** Opening Source material block **

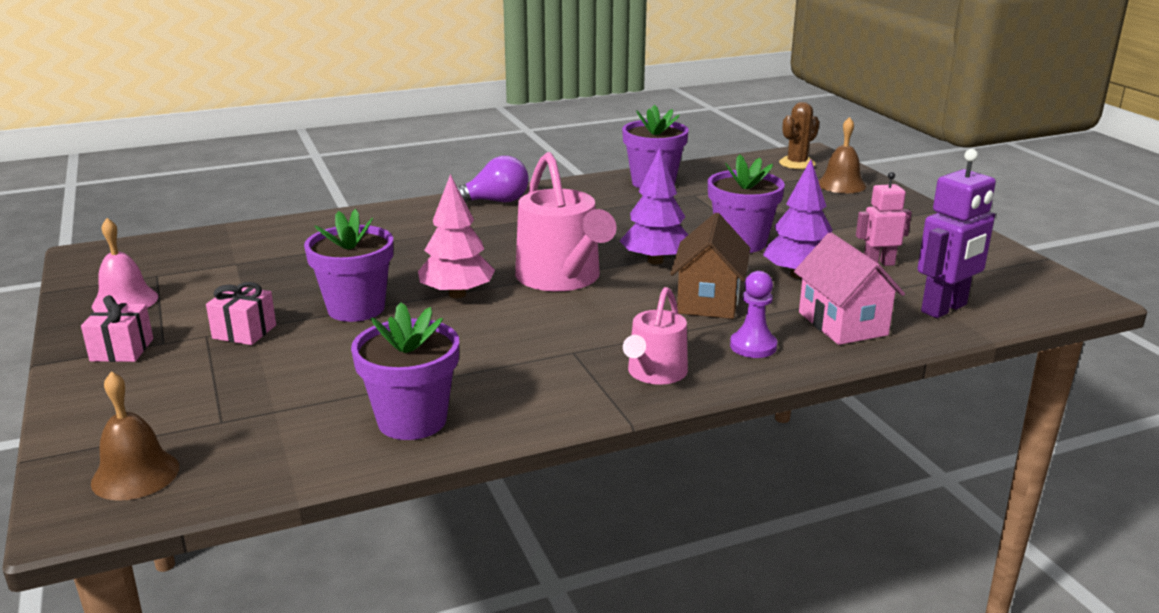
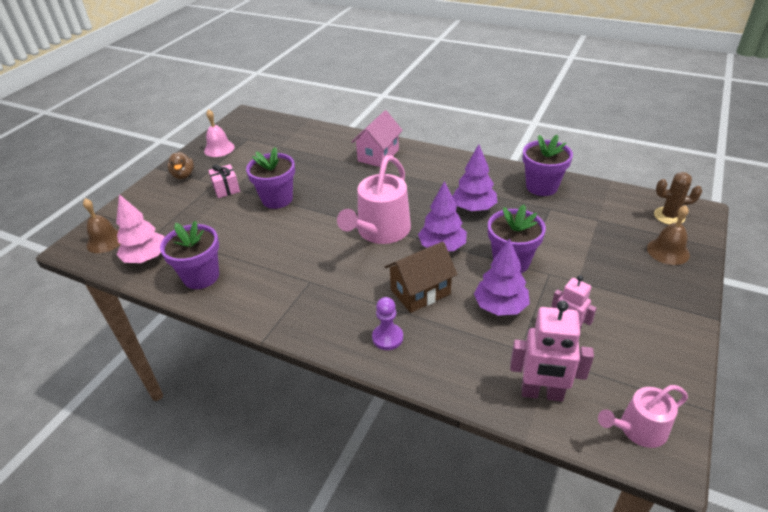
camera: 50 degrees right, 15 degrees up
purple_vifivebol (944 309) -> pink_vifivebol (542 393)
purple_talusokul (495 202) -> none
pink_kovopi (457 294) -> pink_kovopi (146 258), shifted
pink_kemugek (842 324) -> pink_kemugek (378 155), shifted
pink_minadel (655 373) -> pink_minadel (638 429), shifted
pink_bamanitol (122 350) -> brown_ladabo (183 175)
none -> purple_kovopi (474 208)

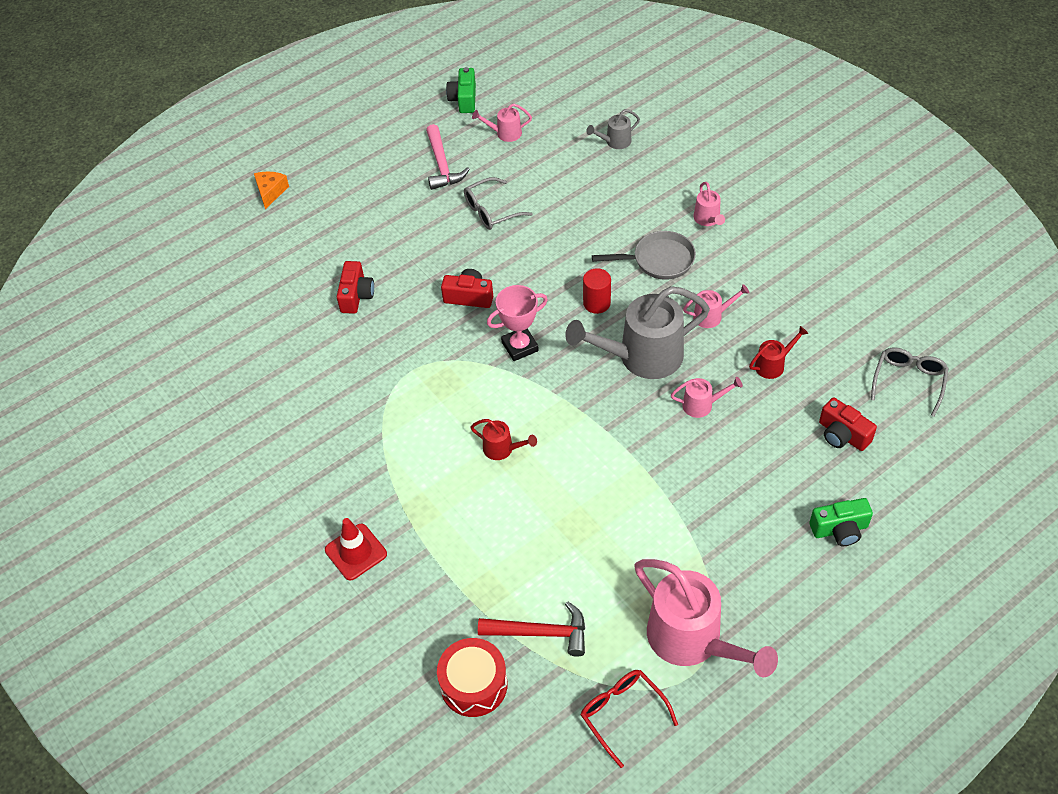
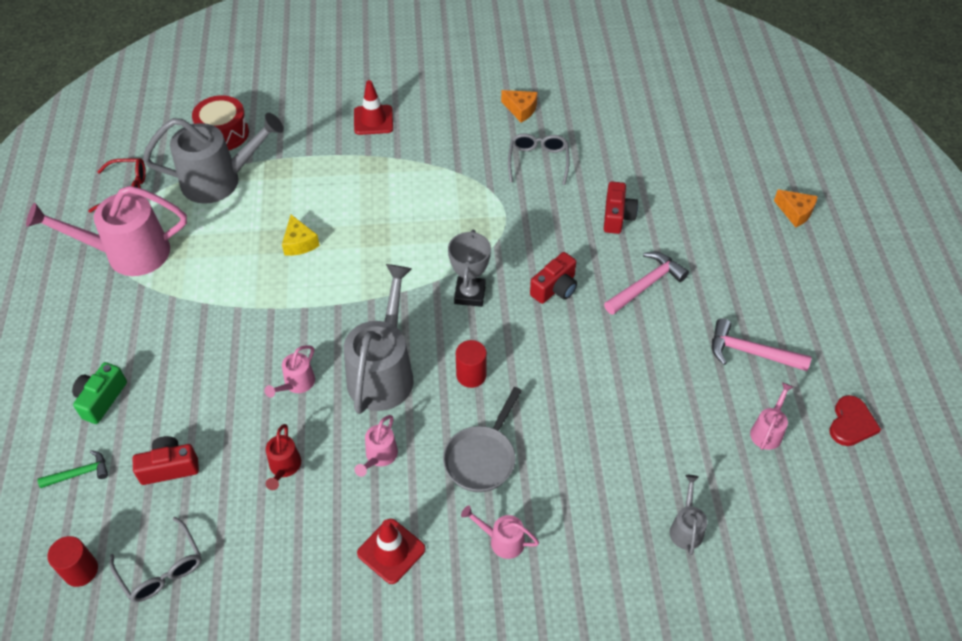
camera: 120 degrees right, 0 degrees up
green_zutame (464 99) -> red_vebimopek (851 423)
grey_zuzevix (491 211) -> grey_zuzevix (538 161), shifted
red_zutame (356 295) -> red_zutame (617 216), 120 degrees counterclockwise
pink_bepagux (520 346) -> grey_bepagux (470 294)
red_minadel (503 449) -> none
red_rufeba (541 632) -> grey_minadel (220 180)
none ->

** Closing Source material block **

Nothing but the lines from the line with "pink_bamanitol (122 350)" through the last line of the listing should be copied, exactly and with both ends kept. Leave pictures out.

pink_bamanitol (122 350) -> brown_ladabo (183 175)
none -> purple_kovopi (474 208)

camera: 120 degrees right, 0 degrees up
green_zutame (464 99) -> red_vebimopek (851 423)
grey_zuzevix (491 211) -> grey_zuzevix (538 161), shifted
red_zutame (356 295) -> red_zutame (617 216), 120 degrees counterclockwise
pink_bepagux (520 346) -> grey_bepagux (470 294)
red_minadel (503 449) -> none
red_rufeba (541 632) -> grey_minadel (220 180)
none ->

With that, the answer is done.